*ACTION ITEM*:
When you copy the data, keep every word exactly as it is and leave the pictures out.

--- RAW DATA ---

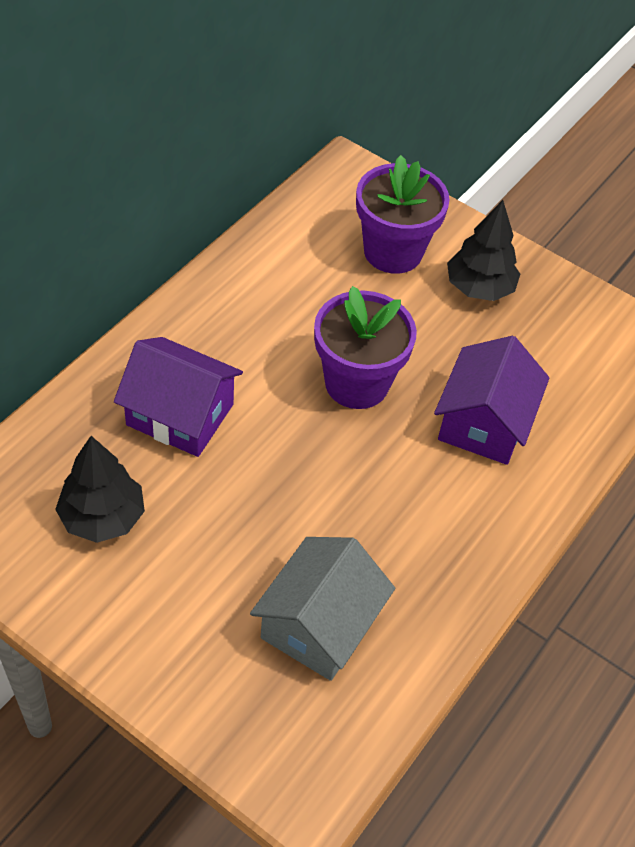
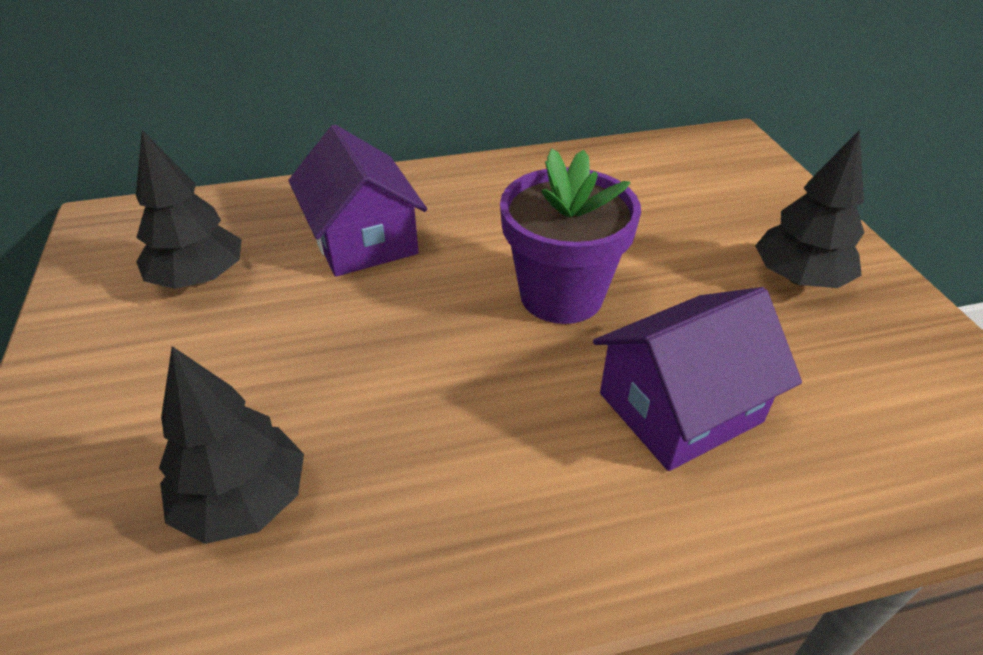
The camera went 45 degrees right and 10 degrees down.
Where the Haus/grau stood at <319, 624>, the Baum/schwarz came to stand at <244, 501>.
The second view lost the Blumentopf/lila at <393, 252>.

---

*RESULT*:
The camera went 45 degrees right and 10 degrees down.
Where the Haus/grau stood at <319, 624>, the Baum/schwarz came to stand at <244, 501>.
The second view lost the Blumentopf/lila at <393, 252>.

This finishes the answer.